* Exercise *
Type out the data again, word for word and in full.

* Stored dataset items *
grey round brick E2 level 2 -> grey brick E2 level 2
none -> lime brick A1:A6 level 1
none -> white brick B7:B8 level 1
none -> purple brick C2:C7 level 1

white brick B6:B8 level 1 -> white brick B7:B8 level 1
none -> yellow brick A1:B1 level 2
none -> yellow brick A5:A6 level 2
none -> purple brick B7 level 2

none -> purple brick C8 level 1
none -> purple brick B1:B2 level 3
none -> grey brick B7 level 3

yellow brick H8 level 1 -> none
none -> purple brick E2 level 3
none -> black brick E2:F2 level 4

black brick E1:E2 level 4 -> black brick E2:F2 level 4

* Response *
grey round brick E2 level 2 -> grey brick E2 level 2
none -> lime brick A1:A6 level 1
none -> white brick B7:B8 level 1
none -> purple brick C2:C7 level 1

white brick B6:B8 level 1 -> white brick B7:B8 level 1
none -> yellow brick A1:B1 level 2
none -> yellow brick A5:A6 level 2
none -> purple brick B7 level 2

none -> purple brick C8 level 1
none -> purple brick B1:B2 level 3
none -> grey brick B7 level 3

yellow brick H8 level 1 -> none
none -> purple brick E2 level 3
none -> black brick E2:F2 level 4

black brick E1:E2 level 4 -> black brick E2:F2 level 4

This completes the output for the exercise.